→ EXTRACTED MATERIAL
______________________________
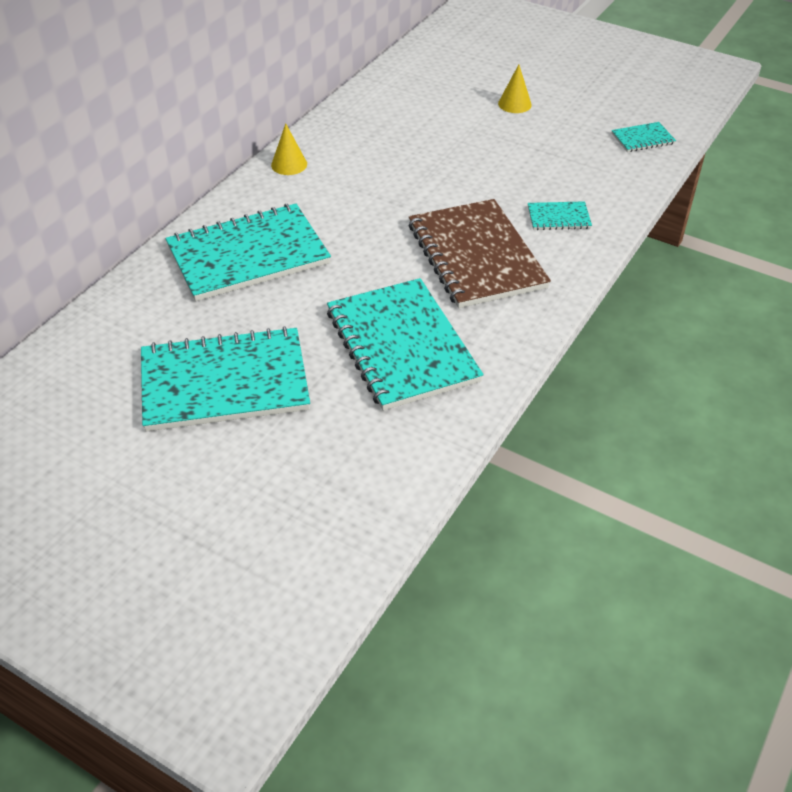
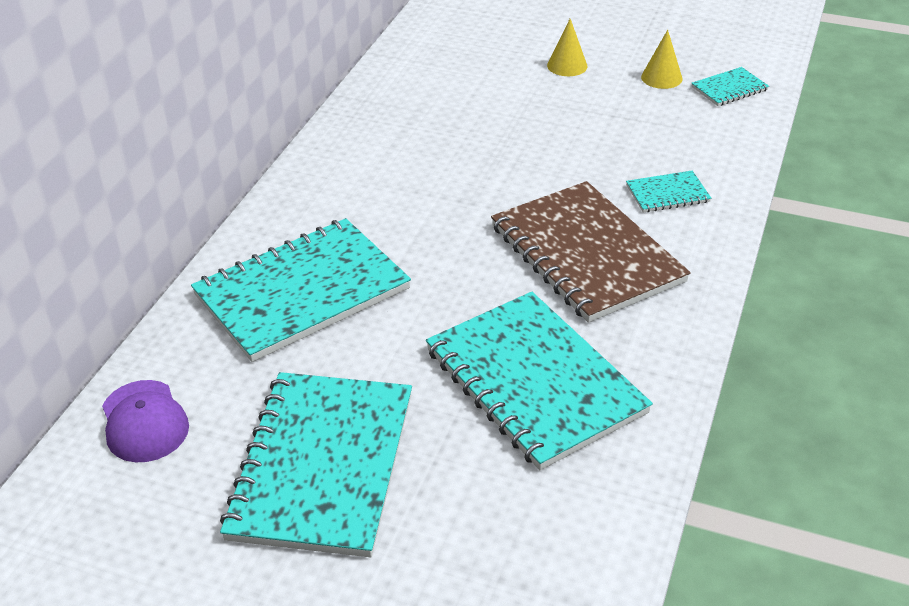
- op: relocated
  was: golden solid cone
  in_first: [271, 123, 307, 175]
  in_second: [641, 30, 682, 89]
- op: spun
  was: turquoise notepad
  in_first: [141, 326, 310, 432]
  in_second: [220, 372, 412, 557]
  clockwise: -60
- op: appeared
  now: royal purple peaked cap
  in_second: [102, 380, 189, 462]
______________________________
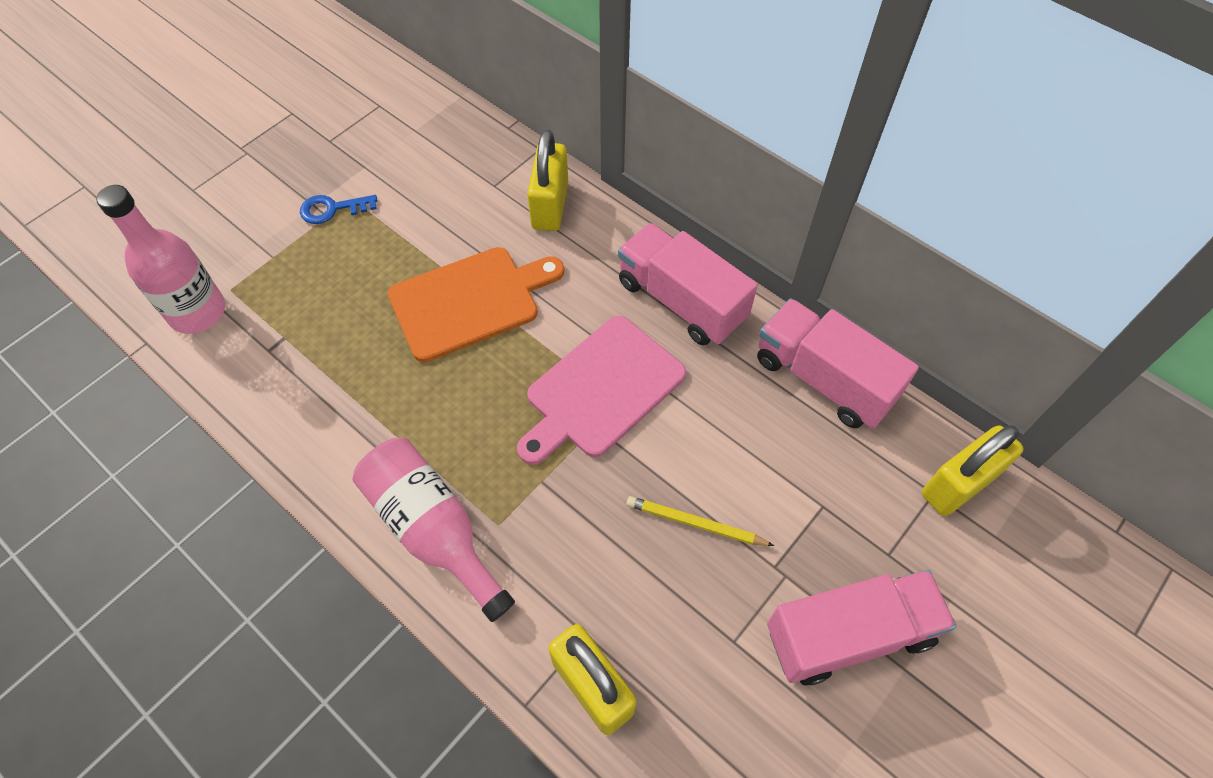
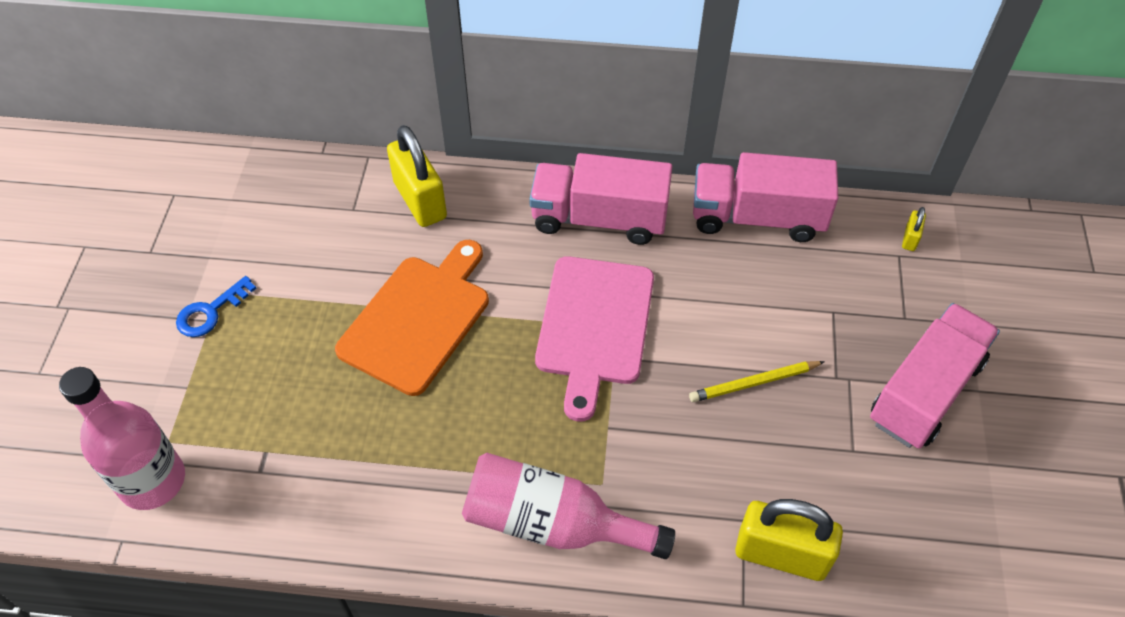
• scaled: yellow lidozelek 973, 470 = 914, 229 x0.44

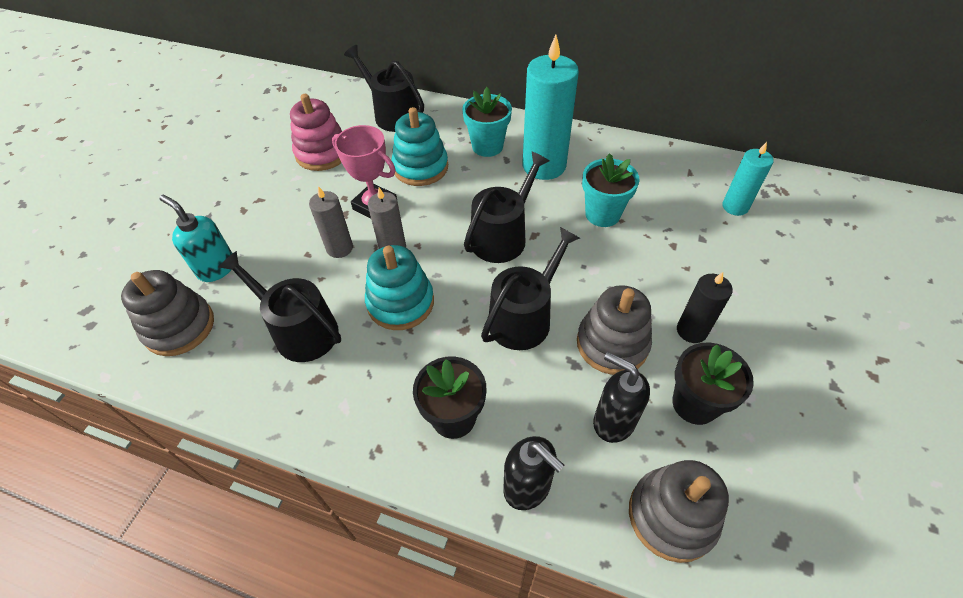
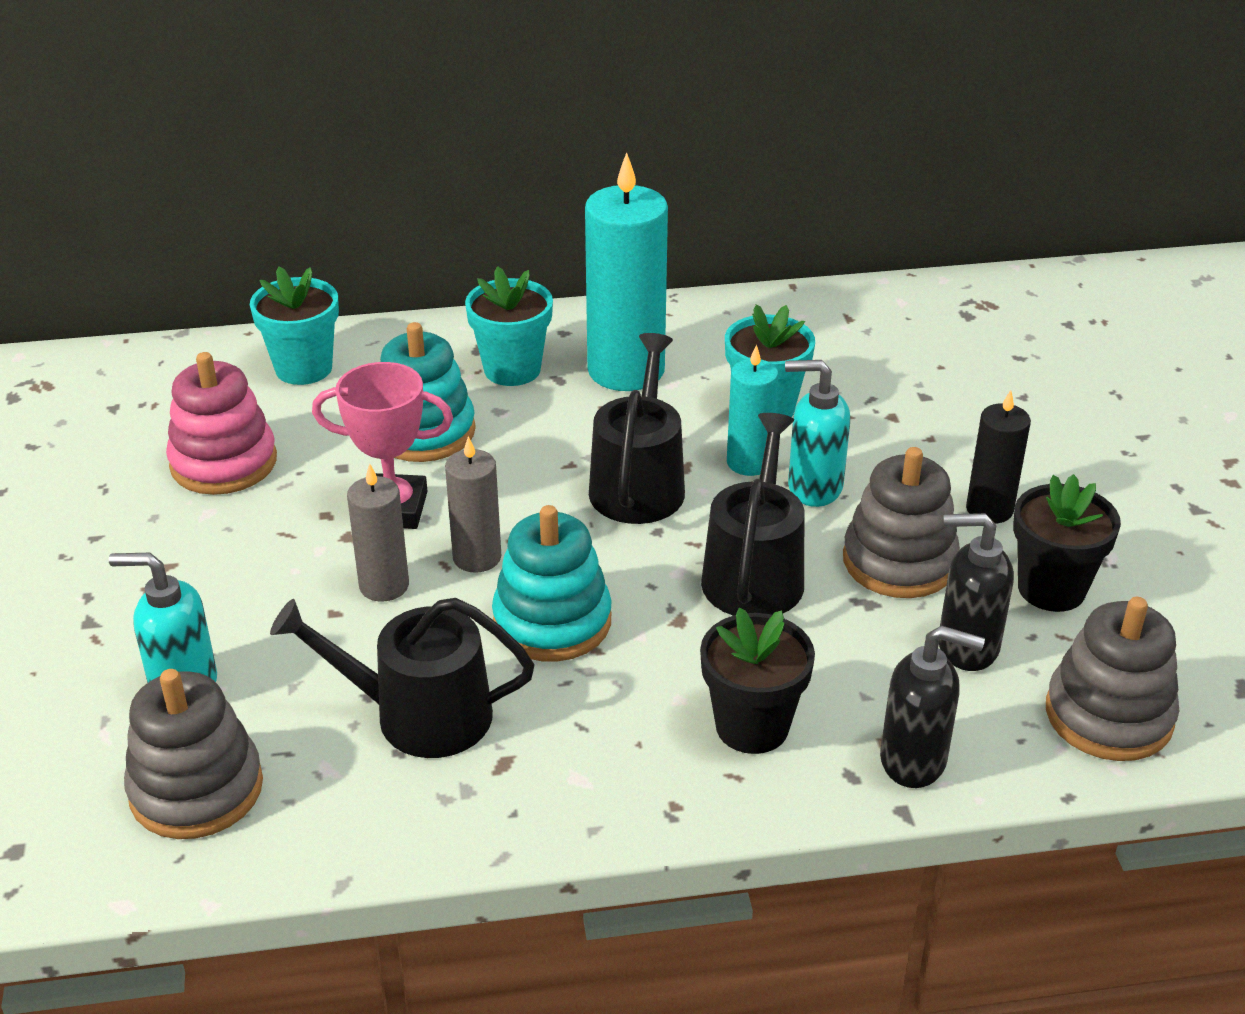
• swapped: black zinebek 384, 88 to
______________________________
Take the entries above and copy exactly the lines starting at the one with "914, 229 x0.44" and ending at the one with "zinebek 384, 88 to"; nothing outside that span, and no pictures.

→ RESULT OF THE TASK
• scaled: yellow lidozelek 973, 470 = 914, 229 x0.44

• swapped: black zinebek 384, 88 to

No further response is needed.